Change detection outputs:
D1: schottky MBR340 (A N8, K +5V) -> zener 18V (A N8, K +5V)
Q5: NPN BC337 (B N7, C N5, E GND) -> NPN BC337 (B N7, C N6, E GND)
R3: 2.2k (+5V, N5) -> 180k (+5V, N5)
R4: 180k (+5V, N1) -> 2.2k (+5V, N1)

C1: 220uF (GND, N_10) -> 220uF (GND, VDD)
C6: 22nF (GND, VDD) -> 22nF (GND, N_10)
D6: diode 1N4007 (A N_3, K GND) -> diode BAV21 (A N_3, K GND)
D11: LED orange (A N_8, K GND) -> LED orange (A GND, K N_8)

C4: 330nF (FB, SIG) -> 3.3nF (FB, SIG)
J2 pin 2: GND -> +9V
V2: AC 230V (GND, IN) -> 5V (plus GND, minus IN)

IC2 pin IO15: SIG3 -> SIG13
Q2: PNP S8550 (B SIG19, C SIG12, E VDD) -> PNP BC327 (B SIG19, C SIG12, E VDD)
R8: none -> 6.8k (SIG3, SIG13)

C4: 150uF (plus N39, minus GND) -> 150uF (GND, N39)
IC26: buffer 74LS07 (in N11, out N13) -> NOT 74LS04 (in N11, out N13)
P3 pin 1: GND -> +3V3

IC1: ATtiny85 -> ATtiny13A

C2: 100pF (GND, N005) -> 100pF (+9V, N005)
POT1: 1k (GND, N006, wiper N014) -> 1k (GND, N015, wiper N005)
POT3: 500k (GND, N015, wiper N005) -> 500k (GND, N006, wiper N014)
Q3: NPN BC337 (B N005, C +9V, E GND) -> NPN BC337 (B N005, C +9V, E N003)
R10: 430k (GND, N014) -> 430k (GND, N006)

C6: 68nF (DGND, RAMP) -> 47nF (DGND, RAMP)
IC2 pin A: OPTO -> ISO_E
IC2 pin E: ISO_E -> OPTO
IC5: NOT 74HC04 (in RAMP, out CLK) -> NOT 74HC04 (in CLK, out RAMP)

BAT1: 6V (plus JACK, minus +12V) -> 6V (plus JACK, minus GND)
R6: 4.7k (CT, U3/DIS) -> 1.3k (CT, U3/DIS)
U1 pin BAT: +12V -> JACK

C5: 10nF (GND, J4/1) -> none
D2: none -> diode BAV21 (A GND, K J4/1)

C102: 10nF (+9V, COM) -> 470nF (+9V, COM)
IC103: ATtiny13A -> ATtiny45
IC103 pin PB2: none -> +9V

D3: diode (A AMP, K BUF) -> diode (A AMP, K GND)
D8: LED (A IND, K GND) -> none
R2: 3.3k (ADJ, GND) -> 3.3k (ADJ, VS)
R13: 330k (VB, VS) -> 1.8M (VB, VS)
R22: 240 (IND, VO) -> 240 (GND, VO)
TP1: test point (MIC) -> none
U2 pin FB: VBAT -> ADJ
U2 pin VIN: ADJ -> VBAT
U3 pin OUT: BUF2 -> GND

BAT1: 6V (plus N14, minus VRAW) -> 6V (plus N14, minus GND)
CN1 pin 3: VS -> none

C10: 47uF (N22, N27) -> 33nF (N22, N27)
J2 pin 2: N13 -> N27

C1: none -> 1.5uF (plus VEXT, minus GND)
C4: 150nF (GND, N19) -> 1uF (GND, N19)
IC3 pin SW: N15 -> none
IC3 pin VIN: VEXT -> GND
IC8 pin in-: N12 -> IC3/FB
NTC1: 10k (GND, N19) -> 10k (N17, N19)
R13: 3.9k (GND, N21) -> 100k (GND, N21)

> _To do_
Reproduce every line of the records containing the string "wiper".

> _Exercise solution_
POT1: 1k (GND, N006, wiper N014) -> 1k (GND, N015, wiper N005)
POT3: 500k (GND, N015, wiper N005) -> 500k (GND, N006, wiper N014)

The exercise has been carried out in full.